# TASK INPUTS

*****

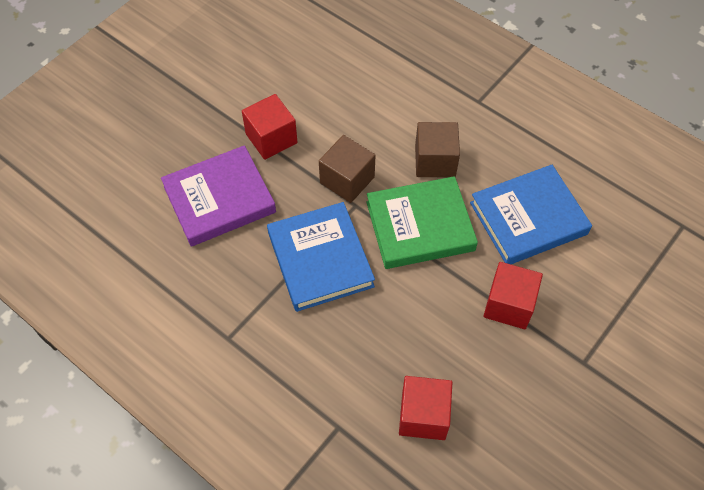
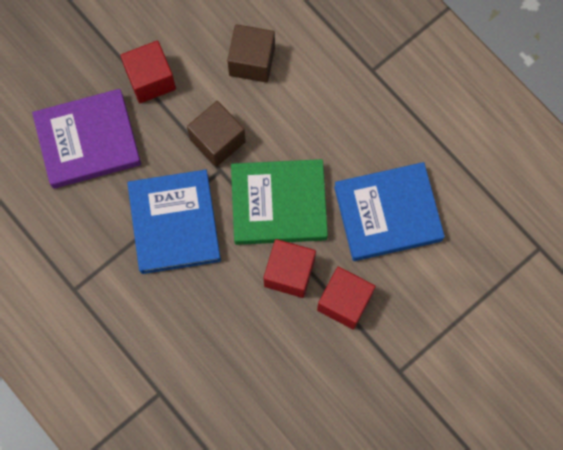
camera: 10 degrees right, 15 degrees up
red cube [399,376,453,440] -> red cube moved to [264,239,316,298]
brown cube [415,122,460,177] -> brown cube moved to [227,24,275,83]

*****

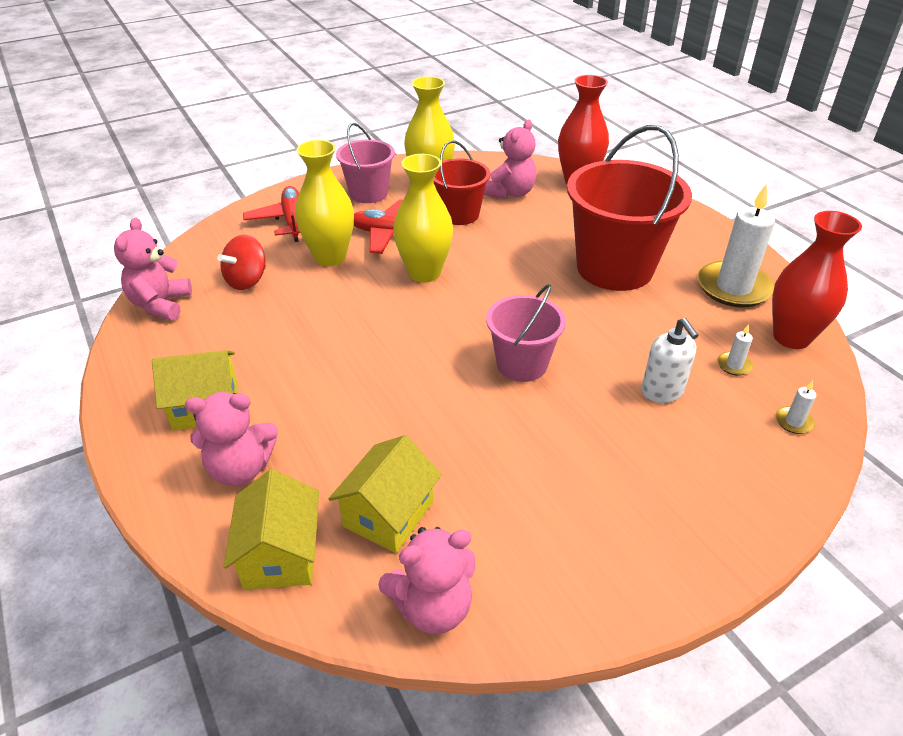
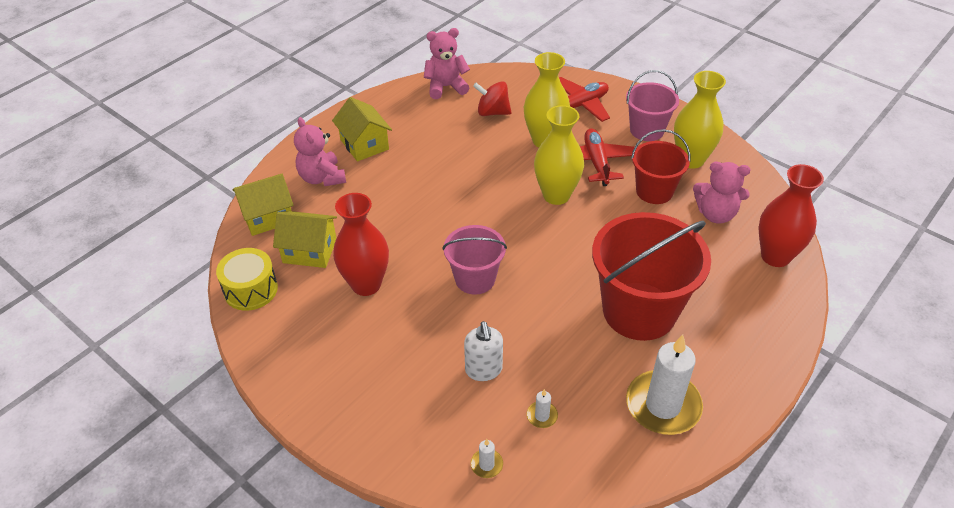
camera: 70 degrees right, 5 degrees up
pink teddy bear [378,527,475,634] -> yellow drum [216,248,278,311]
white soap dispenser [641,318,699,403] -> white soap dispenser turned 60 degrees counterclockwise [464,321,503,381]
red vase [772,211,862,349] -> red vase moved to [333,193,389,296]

*****

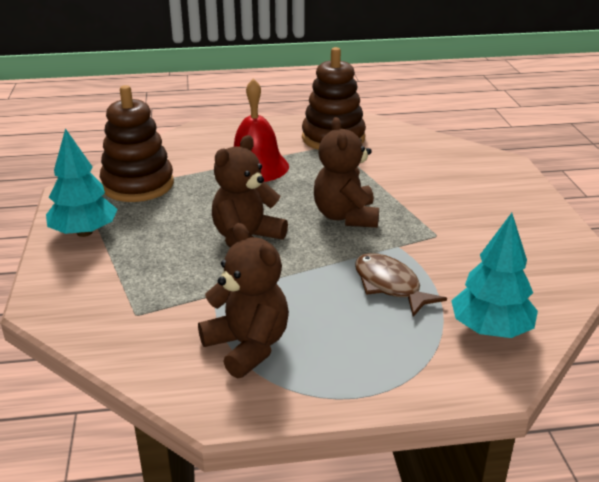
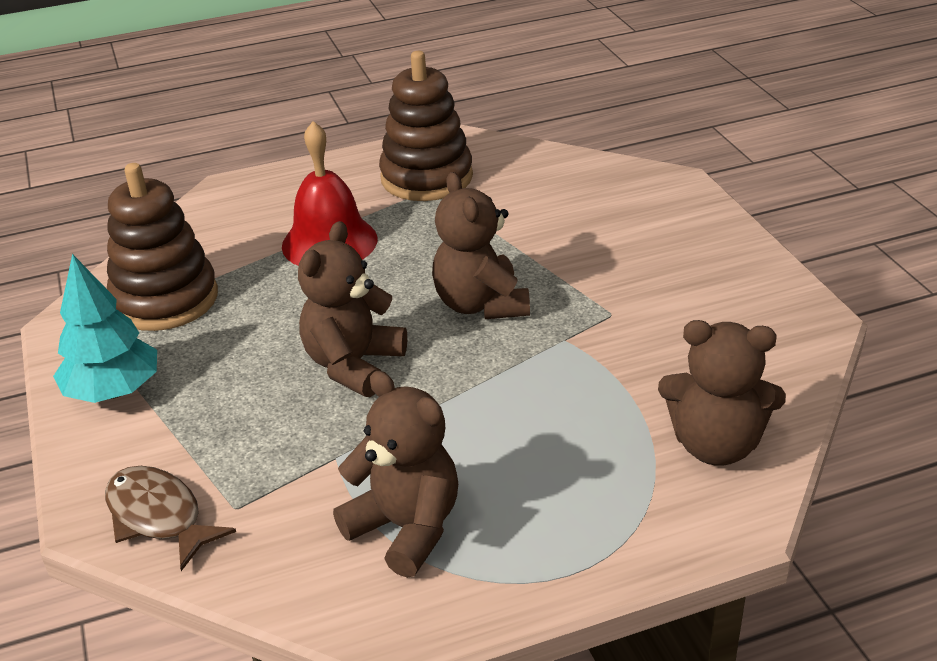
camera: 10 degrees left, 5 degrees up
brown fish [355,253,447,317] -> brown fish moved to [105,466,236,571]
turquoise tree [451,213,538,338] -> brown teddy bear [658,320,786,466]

*****

Using the records above, restate word for word the lines from the one with "camera: 10 degrees right, 15 degrees up" through the one with "brown cube [415,122,460,177]", both included.

camera: 10 degrees right, 15 degrees up
red cube [399,376,453,440] -> red cube moved to [264,239,316,298]
brown cube [415,122,460,177] -> brown cube moved to [227,24,275,83]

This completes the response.